#### WORK INSTRUCTION
Please restate the data below word for word, omitting all images.

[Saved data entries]
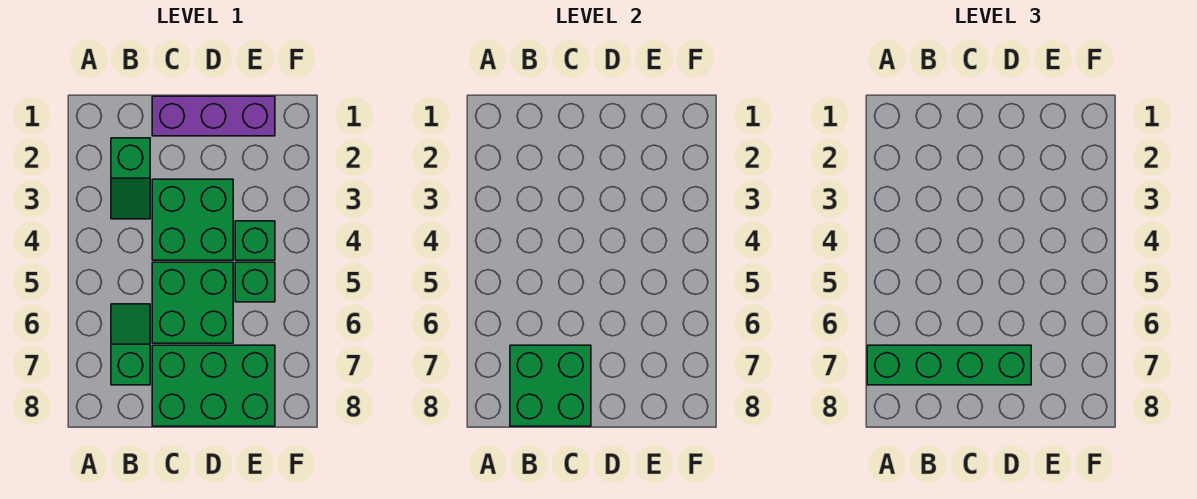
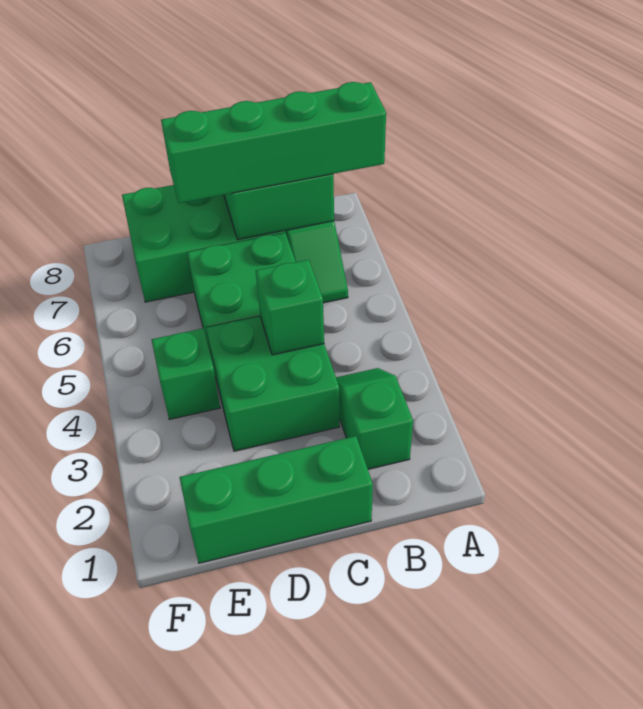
purple brick C1:E1 level 1 -> green brick C1:E1 level 1
green brick E5 level 1 -> green brick C4 level 2

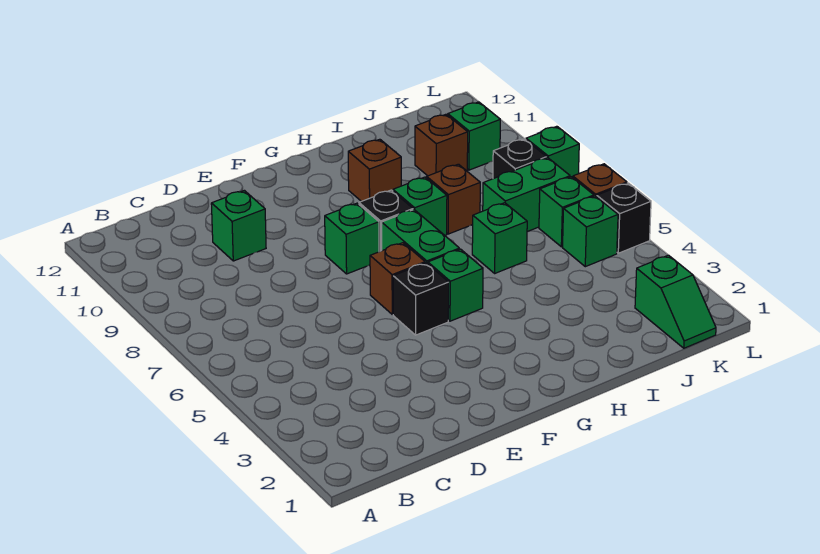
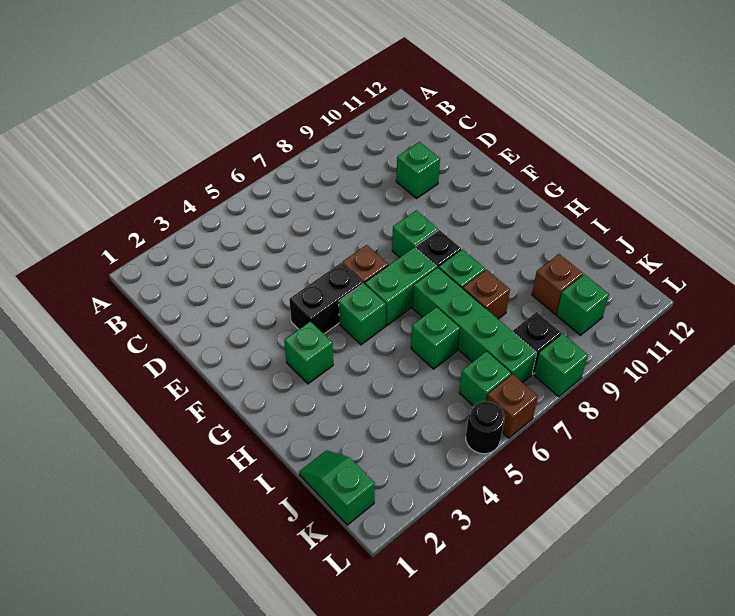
black brick F5 level 1 -> black brick F4:F5 level 1
brown brick H10 level 1 -> none
green brick J7:K7 level 1 -> green brick H7:K7 level 1
green slope K1:K2 level 1 top 2 -> green slope J1:K1 level 1 top K
green brick K5 level 1 -> green brick G3 level 1
black brick L5 level 1 -> black round brick L5 level 1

#### WRITTEN ANSWER
purple brick C1:E1 level 1 -> green brick C1:E1 level 1
green brick E5 level 1 -> green brick C4 level 2

black brick F5 level 1 -> black brick F4:F5 level 1
brown brick H10 level 1 -> none
green brick J7:K7 level 1 -> green brick H7:K7 level 1
green slope K1:K2 level 1 top 2 -> green slope J1:K1 level 1 top K
green brick K5 level 1 -> green brick G3 level 1
black brick L5 level 1 -> black round brick L5 level 1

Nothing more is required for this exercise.